Task description:
Reproduce, word for word, all of the records; the pictures stay out.

═══ Data

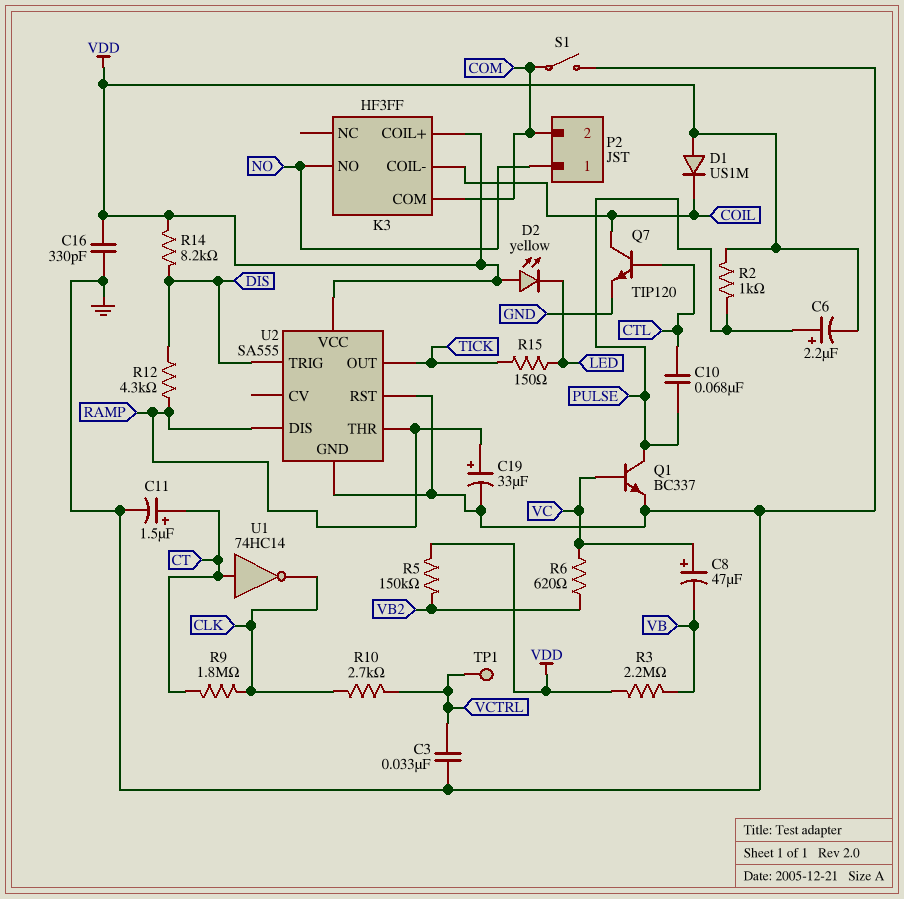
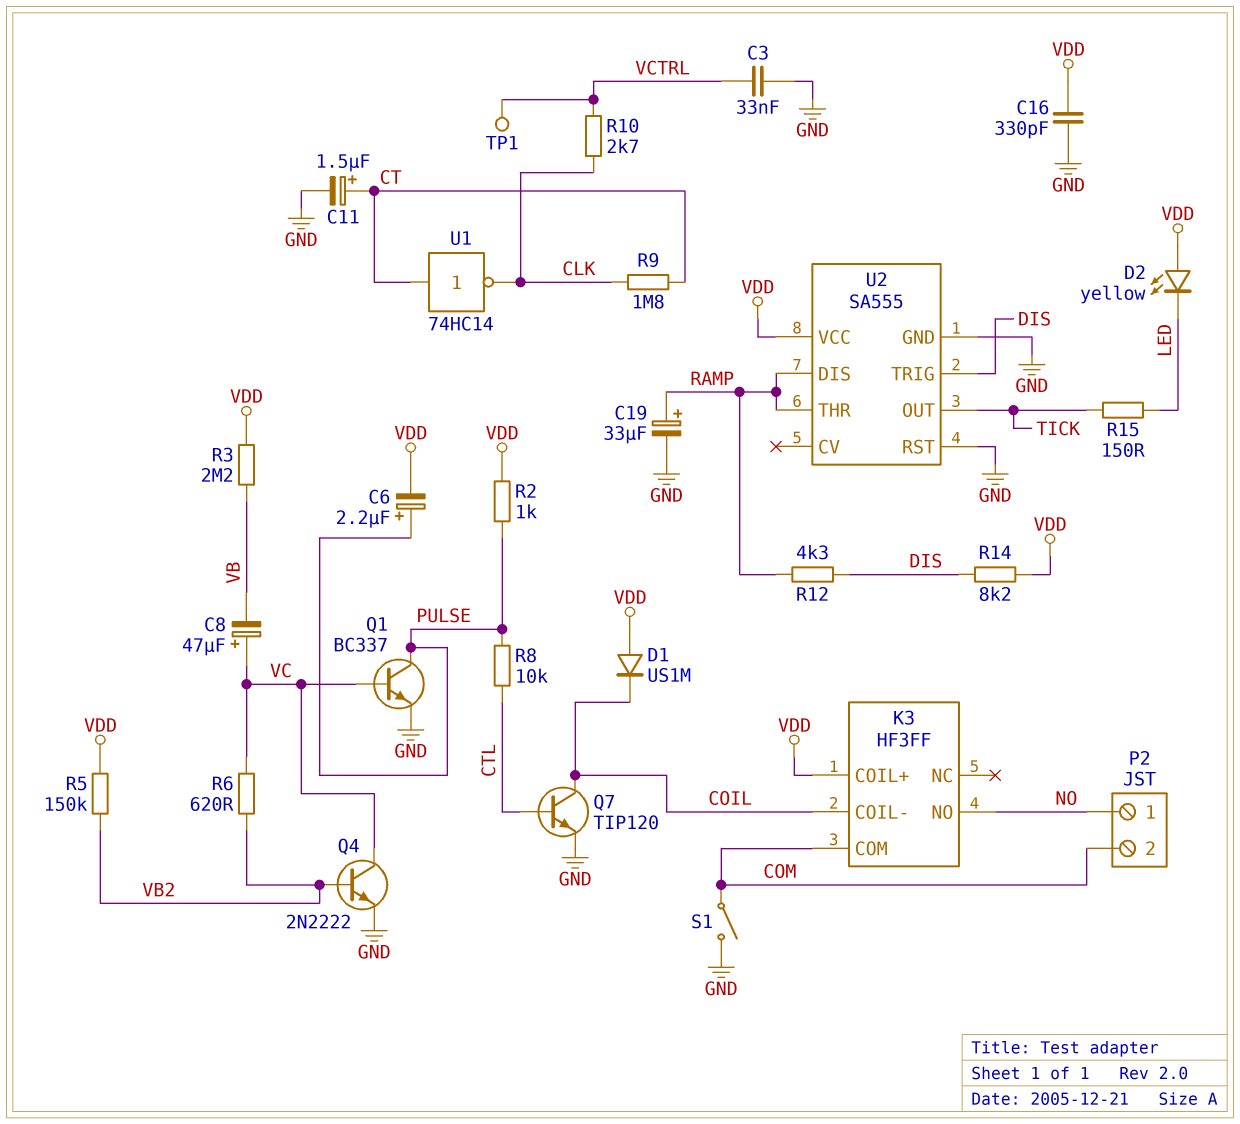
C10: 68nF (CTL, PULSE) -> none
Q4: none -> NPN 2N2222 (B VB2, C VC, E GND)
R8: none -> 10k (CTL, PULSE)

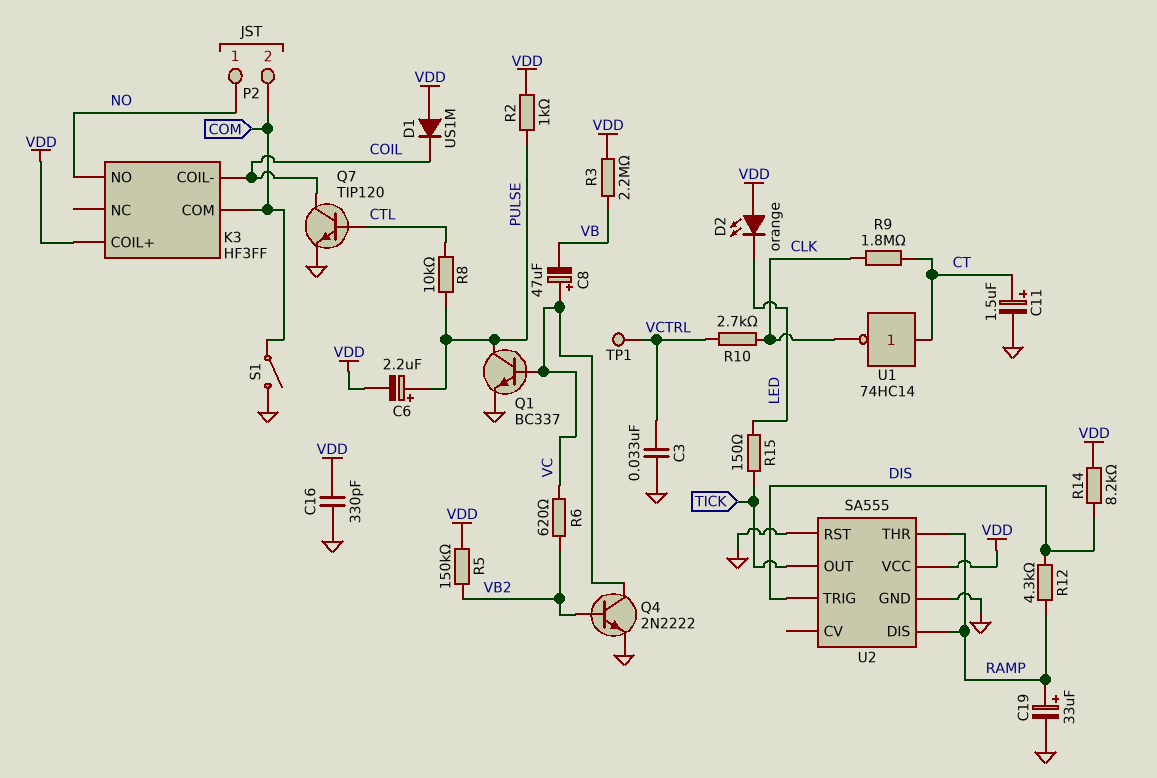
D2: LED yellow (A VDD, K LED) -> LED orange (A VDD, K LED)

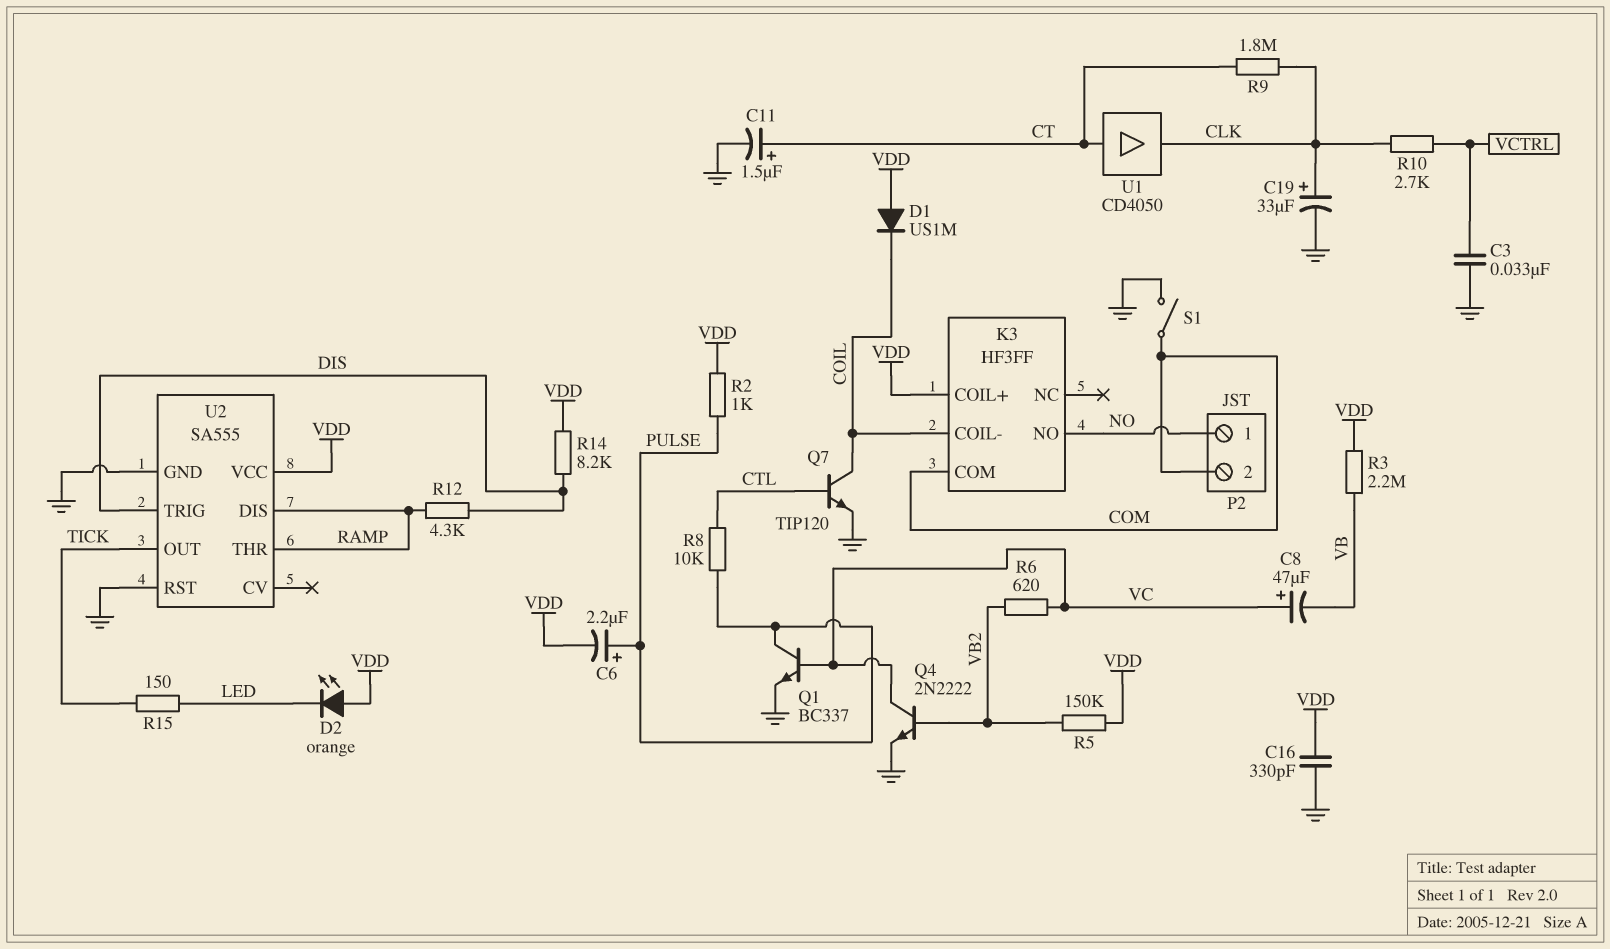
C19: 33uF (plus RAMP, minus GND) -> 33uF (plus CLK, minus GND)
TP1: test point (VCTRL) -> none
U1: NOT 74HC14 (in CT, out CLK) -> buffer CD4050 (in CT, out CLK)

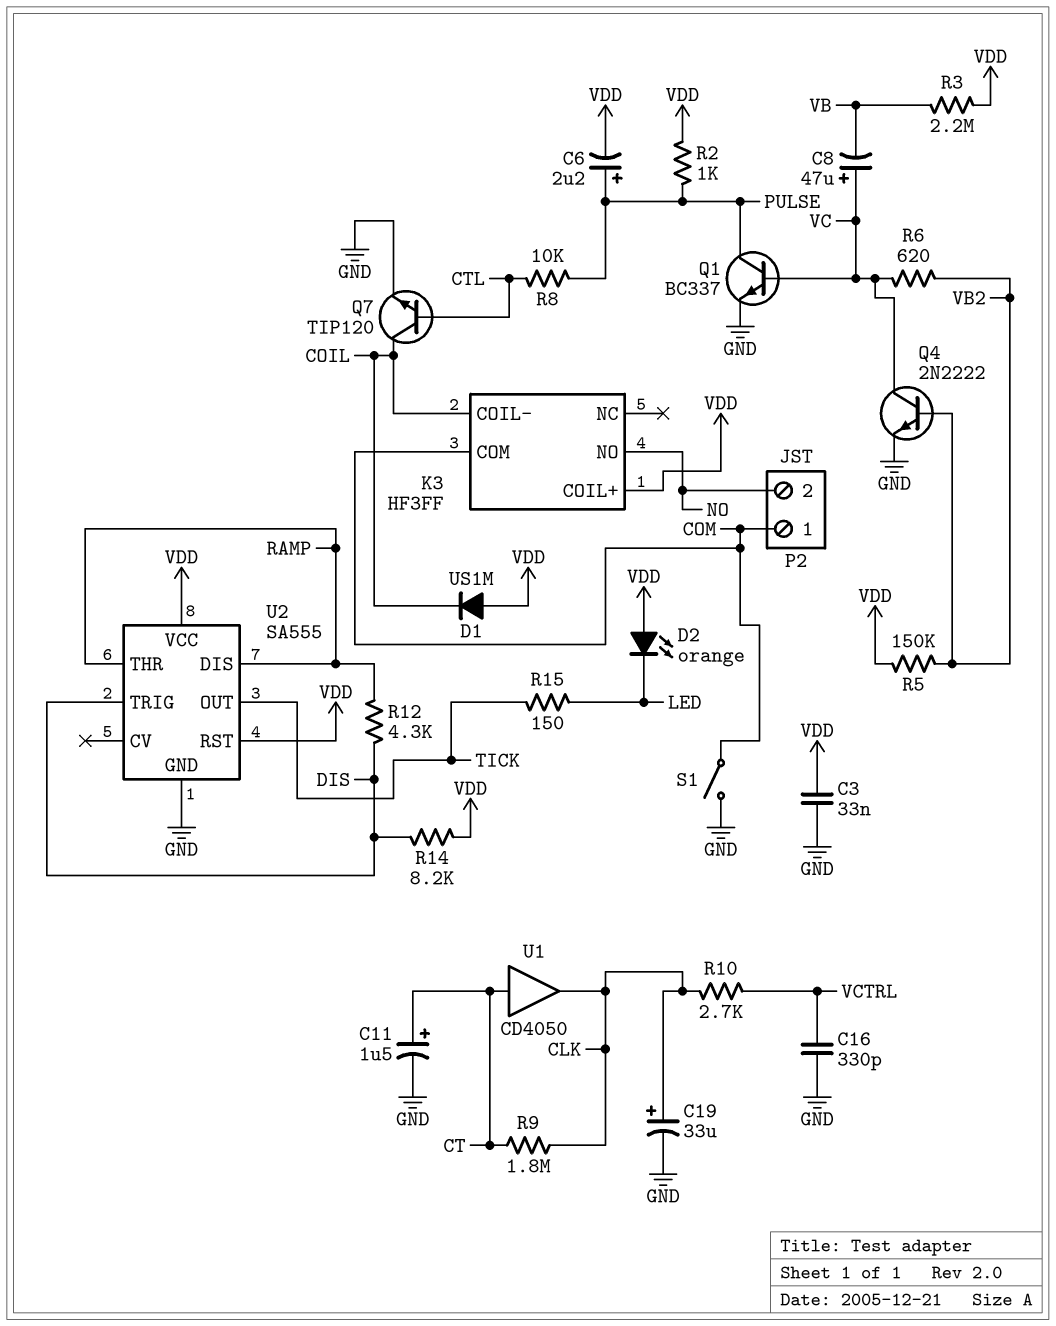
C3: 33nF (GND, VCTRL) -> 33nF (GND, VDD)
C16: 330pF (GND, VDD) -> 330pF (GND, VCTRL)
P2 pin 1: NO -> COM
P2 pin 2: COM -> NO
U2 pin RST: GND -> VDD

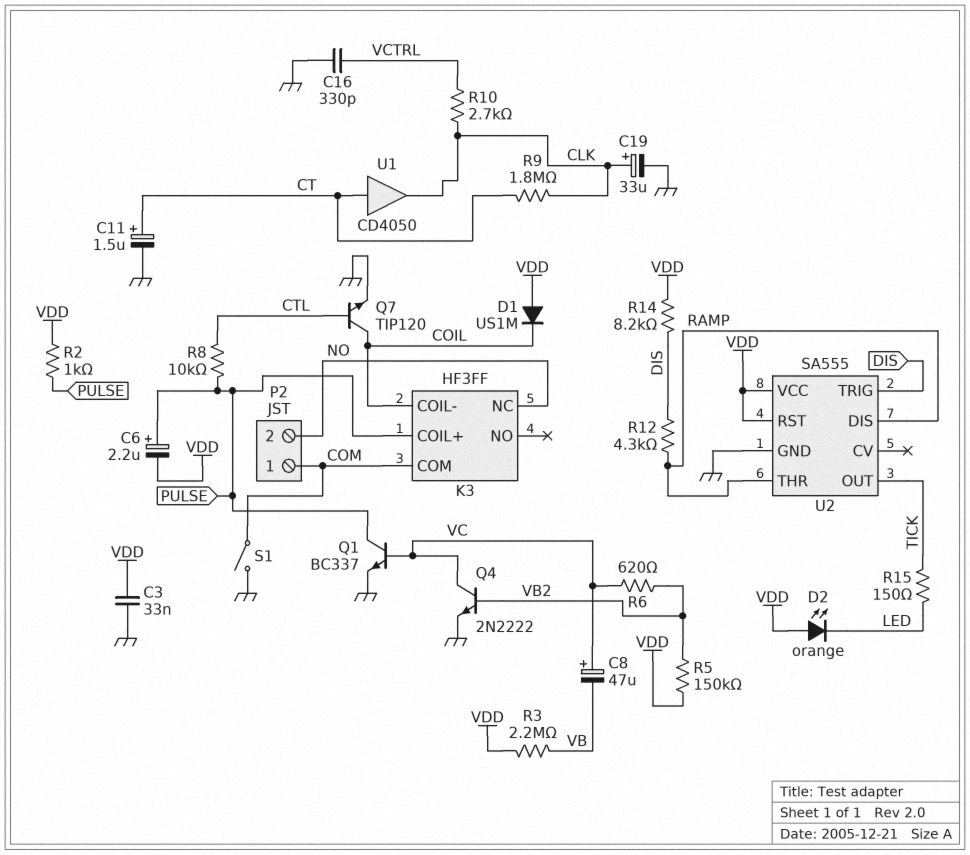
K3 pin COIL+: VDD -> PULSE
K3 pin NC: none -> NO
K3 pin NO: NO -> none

══════

Answer box:
C10: 68nF (CTL, PULSE) -> none
Q4: none -> NPN 2N2222 (B VB2, C VC, E GND)
R8: none -> 10k (CTL, PULSE)

D2: LED yellow (A VDD, K LED) -> LED orange (A VDD, K LED)

C19: 33uF (plus RAMP, minus GND) -> 33uF (plus CLK, minus GND)
TP1: test point (VCTRL) -> none
U1: NOT 74HC14 (in CT, out CLK) -> buffer CD4050 (in CT, out CLK)

C3: 33nF (GND, VCTRL) -> 33nF (GND, VDD)
C16: 330pF (GND, VDD) -> 330pF (GND, VCTRL)
P2 pin 1: NO -> COM
P2 pin 2: COM -> NO
U2 pin RST: GND -> VDD

K3 pin COIL+: VDD -> PULSE
K3 pin NC: none -> NO
K3 pin NO: NO -> none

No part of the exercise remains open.